Data for review:
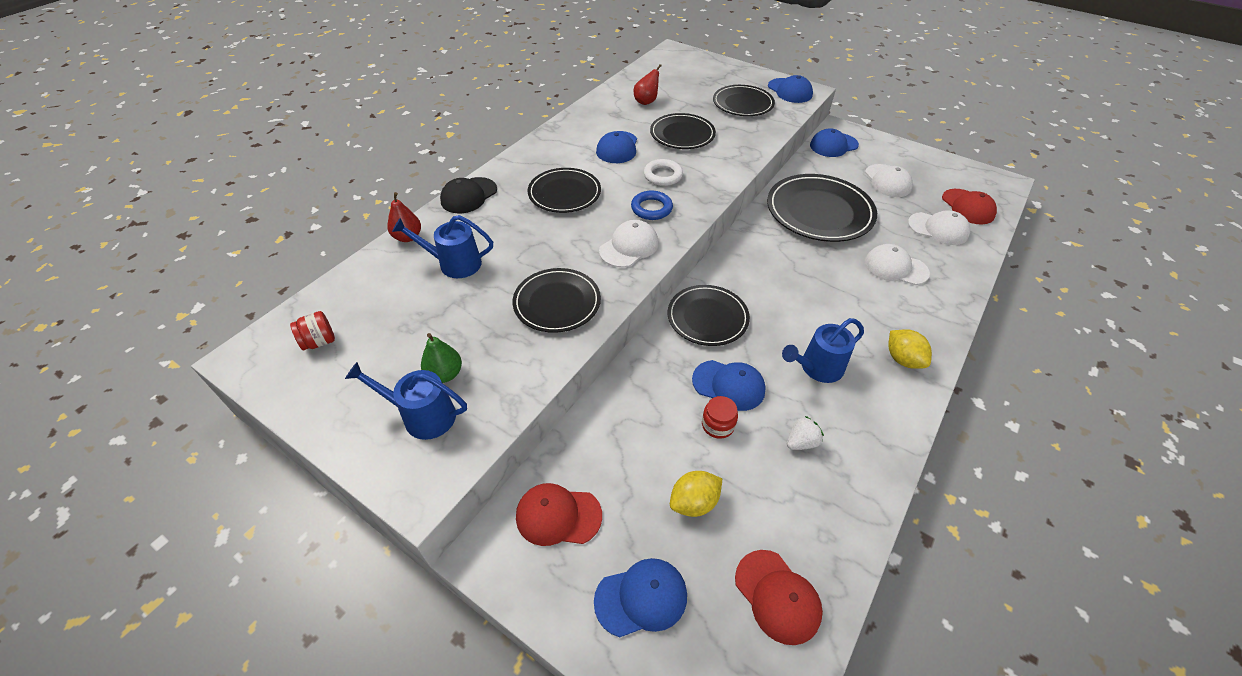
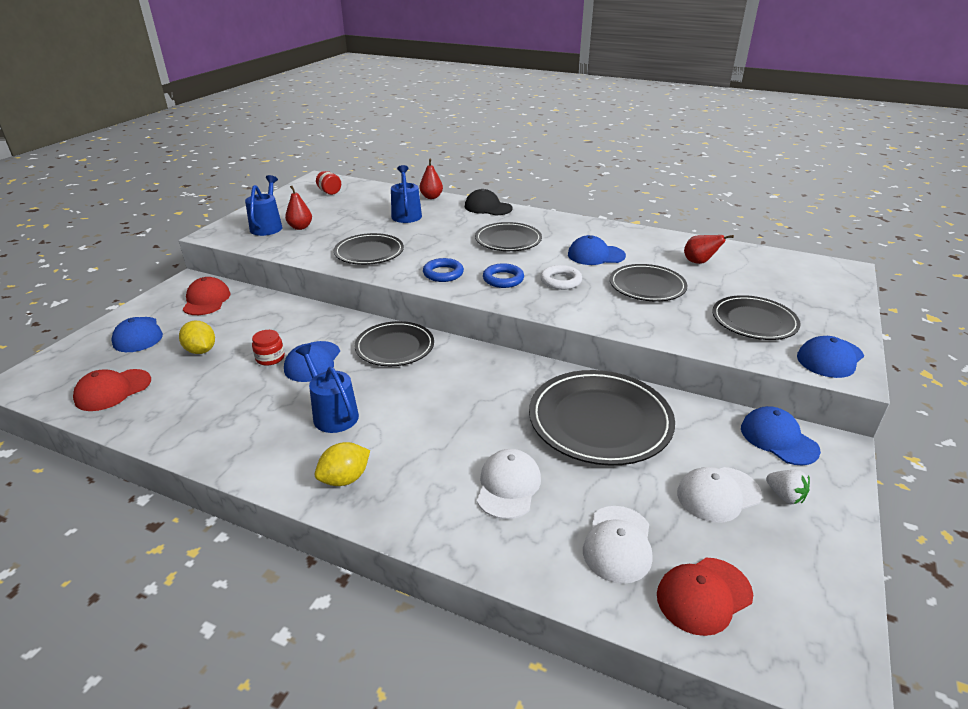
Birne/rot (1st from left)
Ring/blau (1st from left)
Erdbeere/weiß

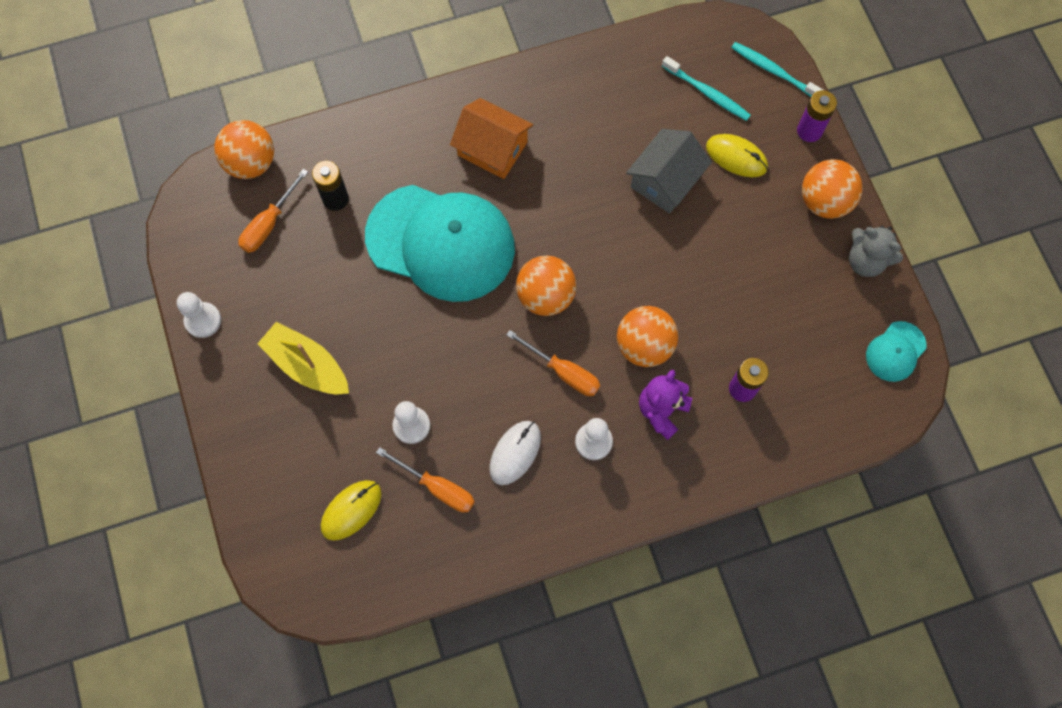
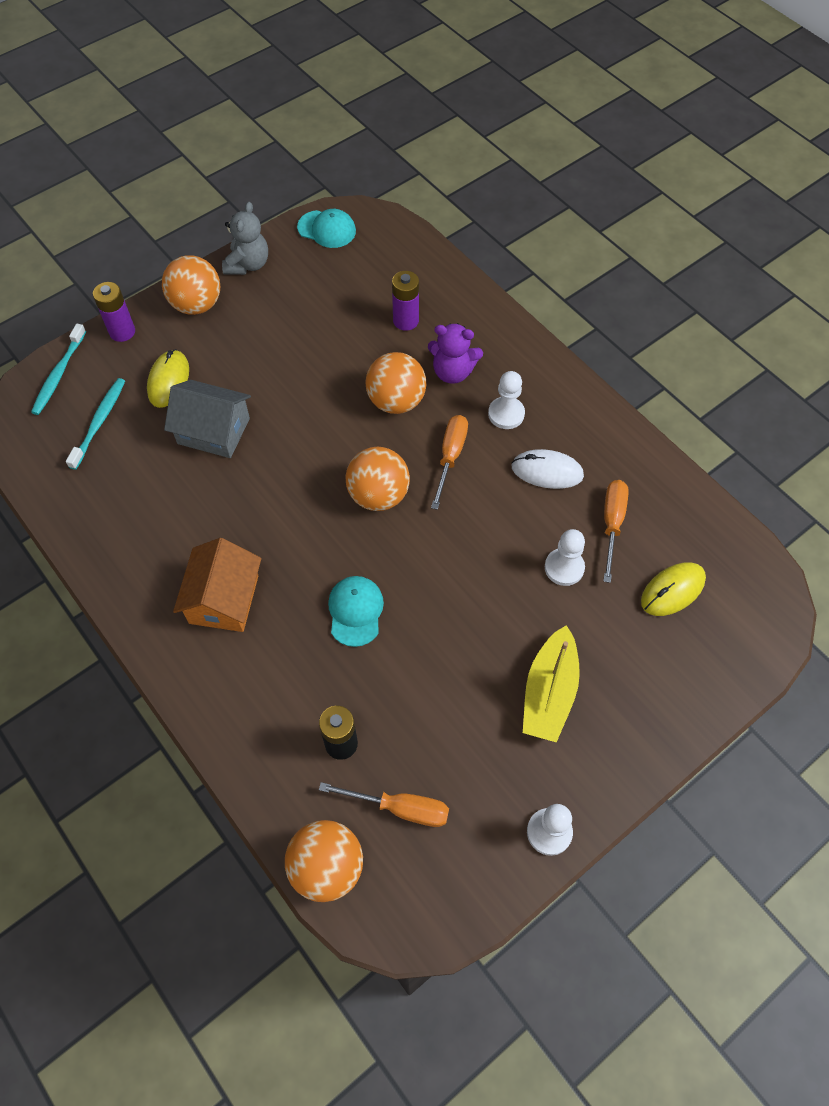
Computermaus/gelb (2nd from left)
Kappe/türkis (2nd from left)

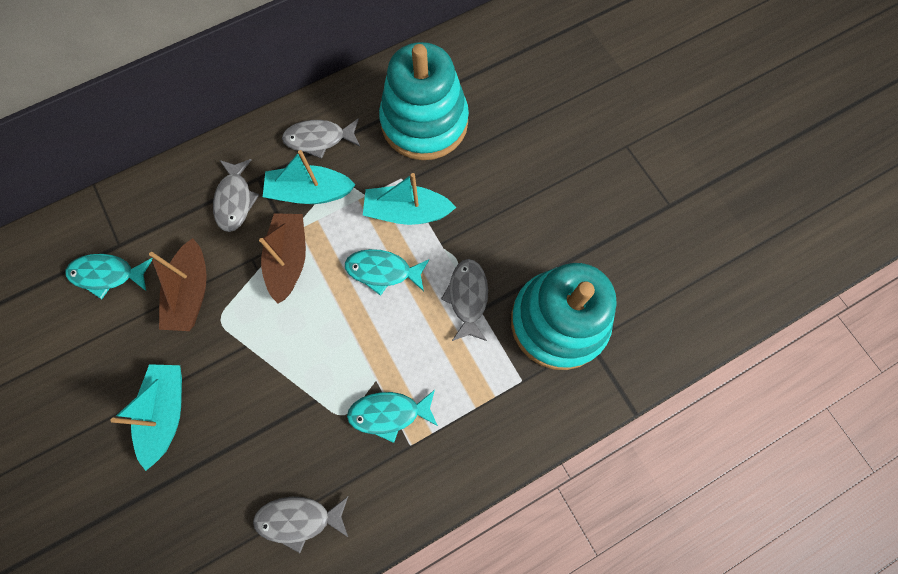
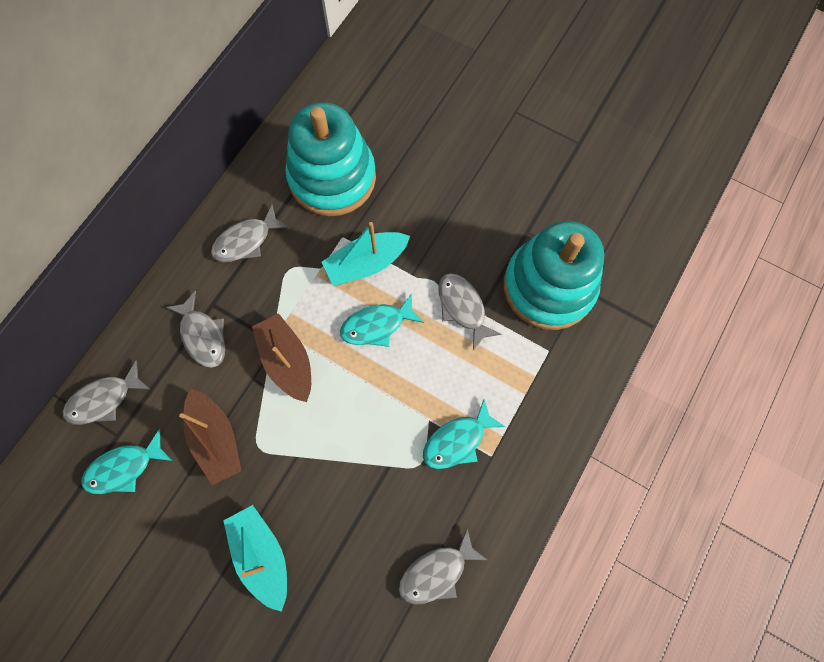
Boot/türkis (2nd from left in the first image)
Fisch/grau (1st from left)

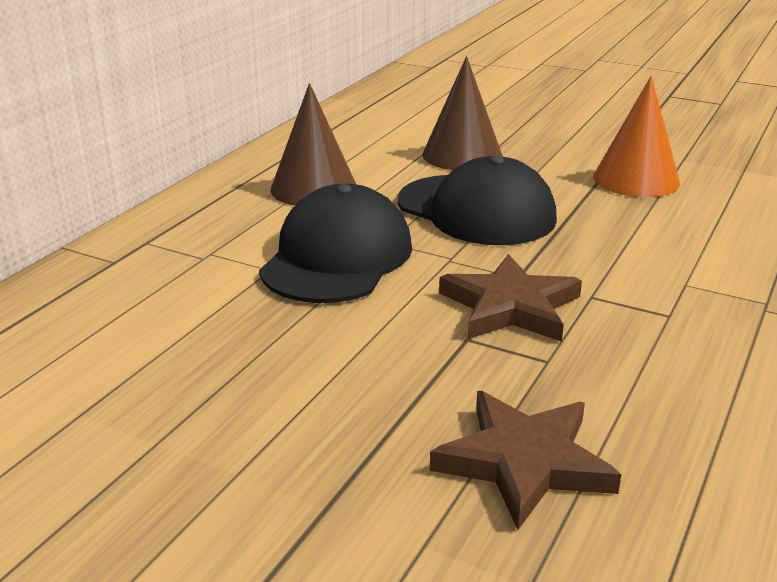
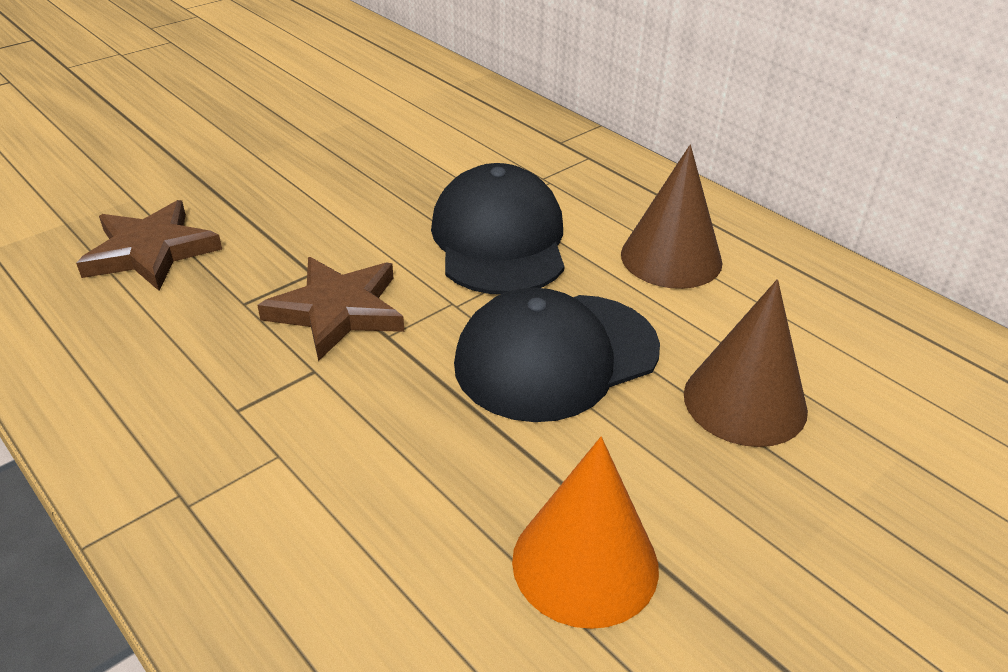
Kappe/schwarz (1st from left)

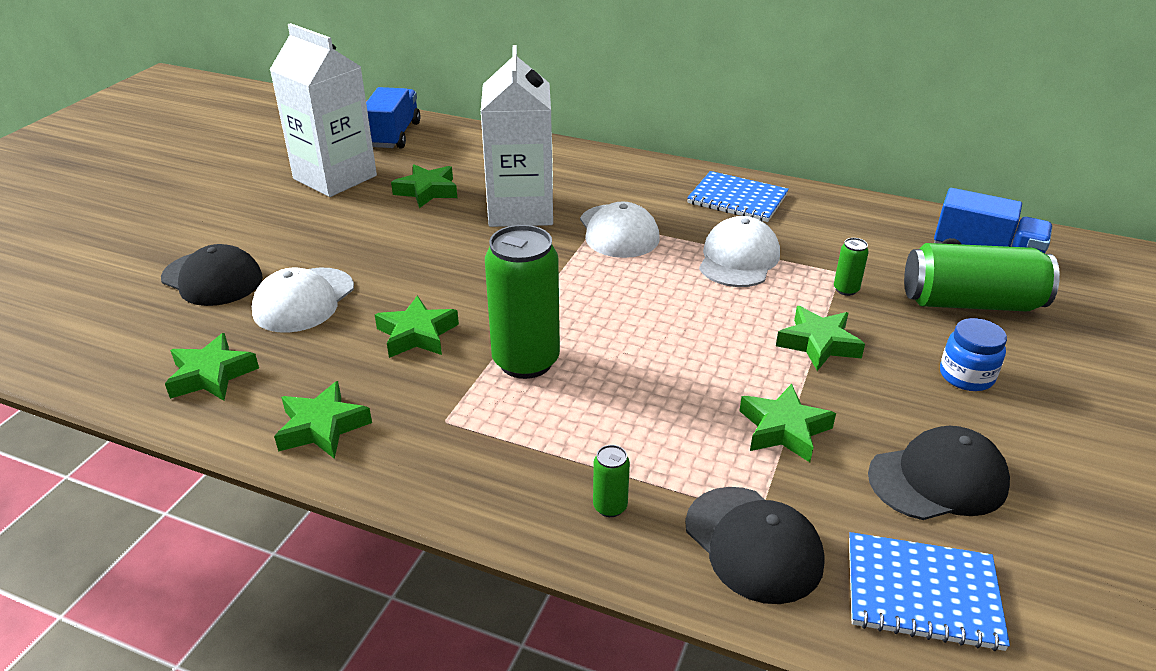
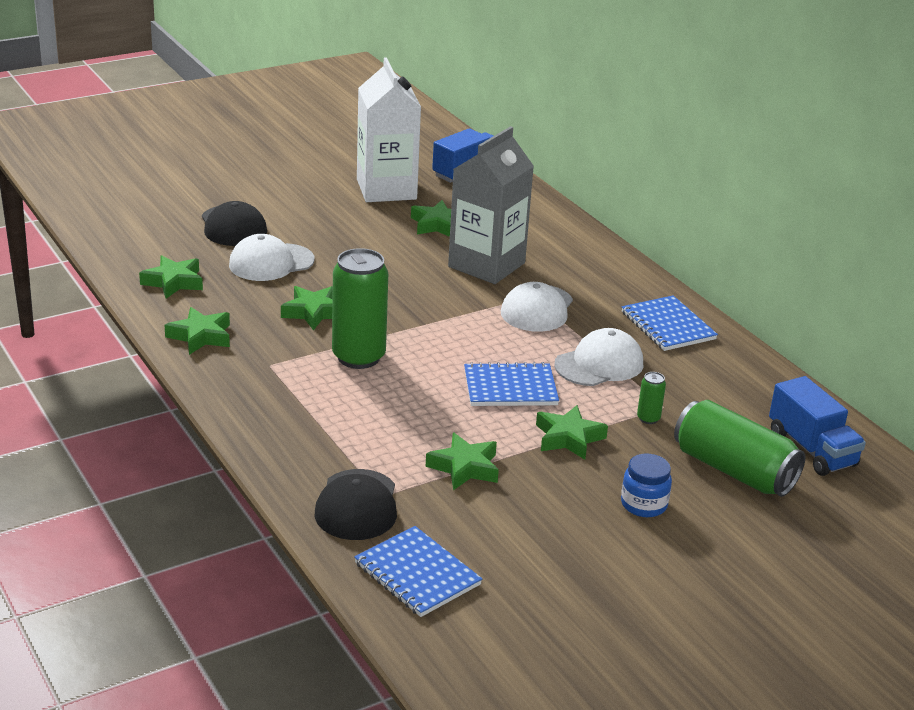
Getränkekarton/grau
Dose/grün (2nd from left in the first image)
Kappe/schwarz (3rd from left in the first image)
Notizbuch/blau (2nd from left)

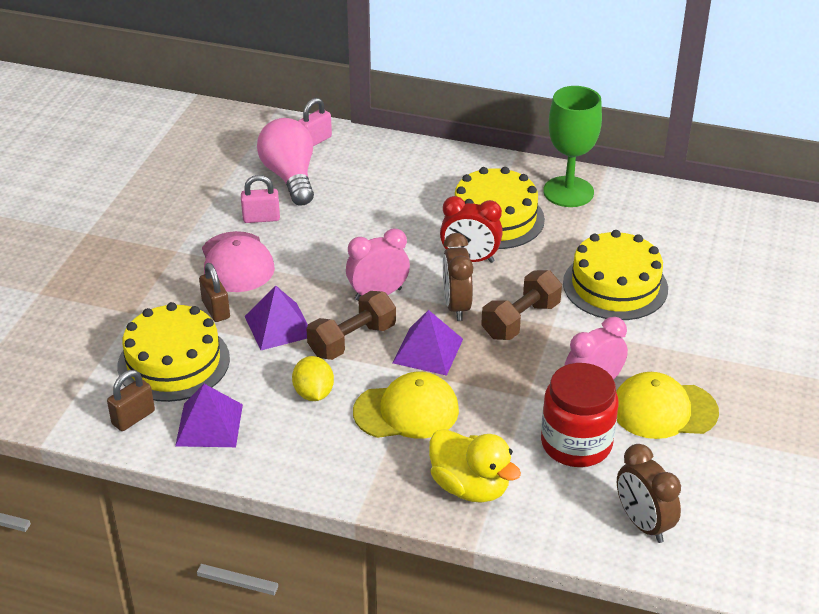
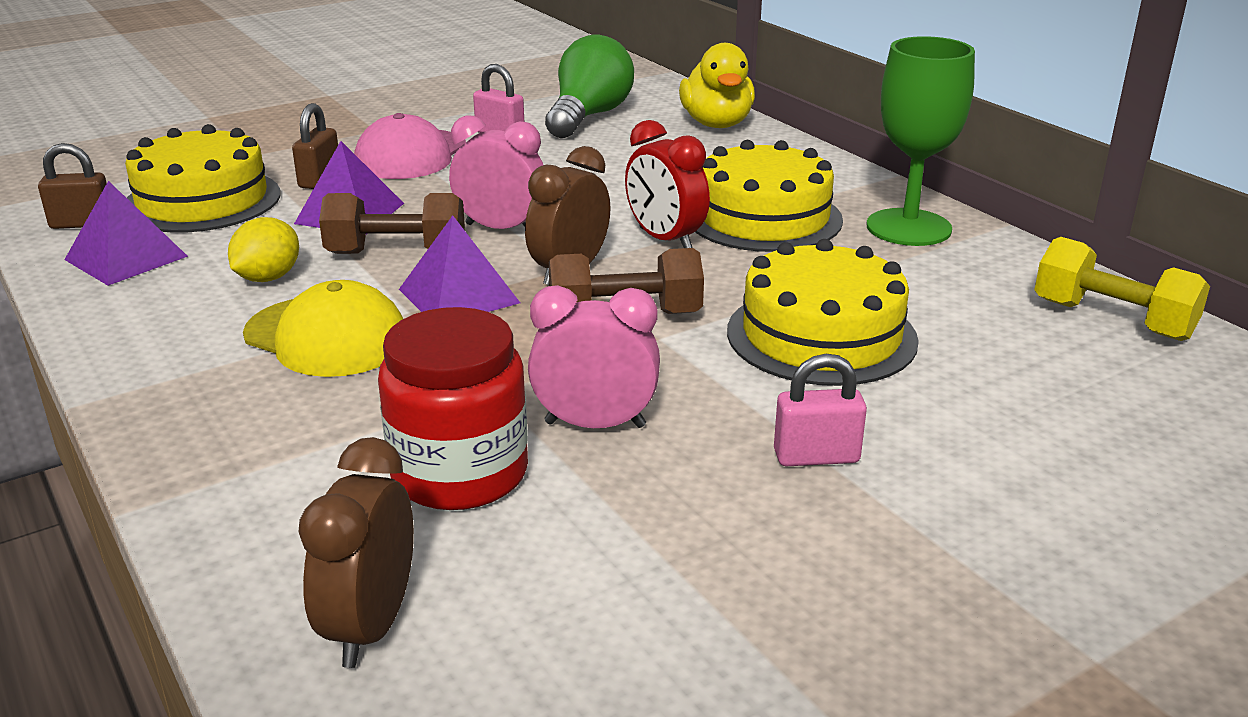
Glühbirne/grün
Vorhängeschloss/rosa (2nd from left)
Ente/gelb
Kappe/gelb (2nd from left in the first image)
Hantel/gelb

Problem statement:
Only the text of the records belongs in your answer, repeated exactly; the pictures stay out.

Answer to this task:
Birne/rot (1st from left)
Ring/blau (1st from left)
Erdbeere/weiß

Computermaus/gelb (2nd from left)
Kappe/türkis (2nd from left)

Boot/türkis (2nd from left in the first image)
Fisch/grau (1st from left)

Kappe/schwarz (1st from left)

Getränkekarton/grau
Dose/grün (2nd from left in the first image)
Kappe/schwarz (3rd from left in the first image)
Notizbuch/blau (2nd from left)

Glühbirne/grün
Vorhängeschloss/rosa (2nd from left)
Ente/gelb
Kappe/gelb (2nd from left in the first image)
Hantel/gelb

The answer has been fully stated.